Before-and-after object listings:

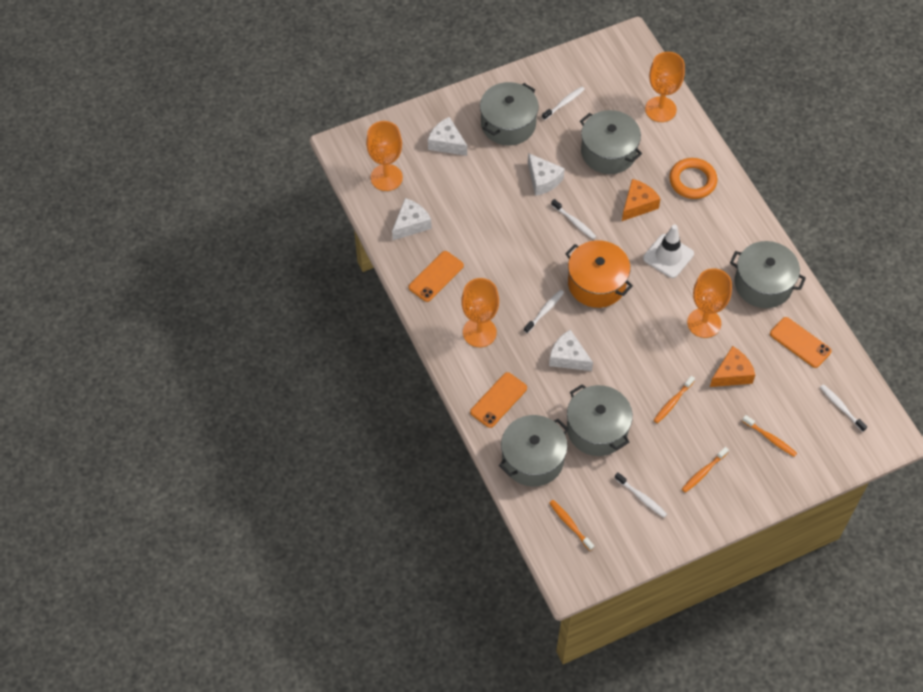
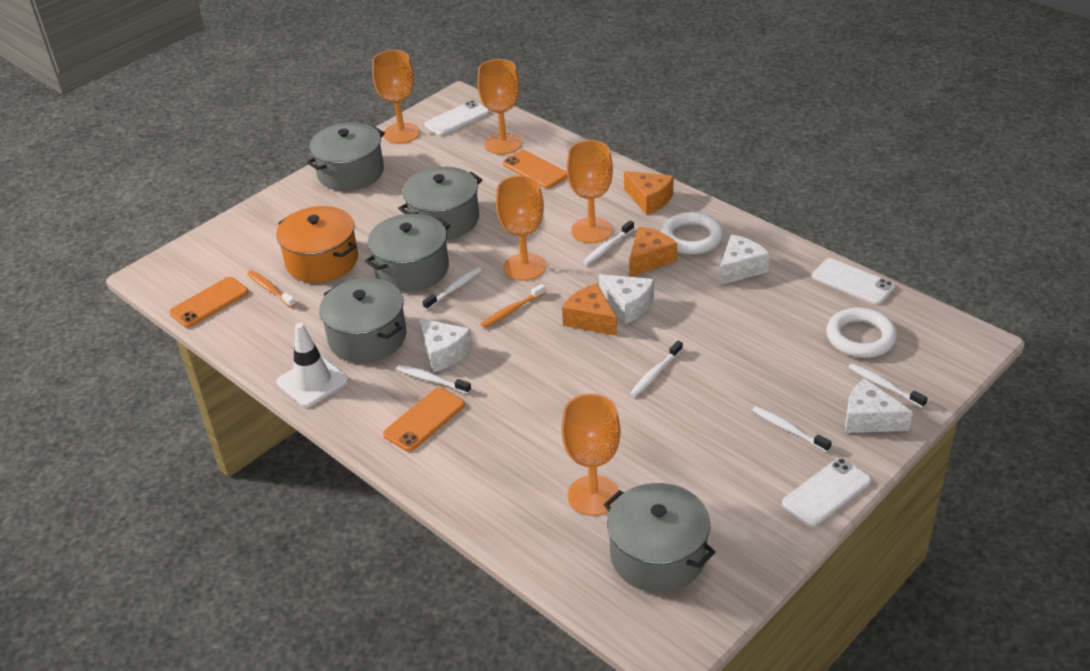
orange cheese: 2 -> 3
orange goblet: 4 -> 5
orange ring: 1 -> 0
orange toothbrush: 4 -> 2
white phone: 0 -> 3
white ring: 0 -> 2
white toothbrush: 5 -> 6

Exercise
Transcribe all of the records above character for character. Exclude the pictures.

Solution for this problem
orange cheese: 2 -> 3
orange goblet: 4 -> 5
orange ring: 1 -> 0
orange toothbrush: 4 -> 2
white phone: 0 -> 3
white ring: 0 -> 2
white toothbrush: 5 -> 6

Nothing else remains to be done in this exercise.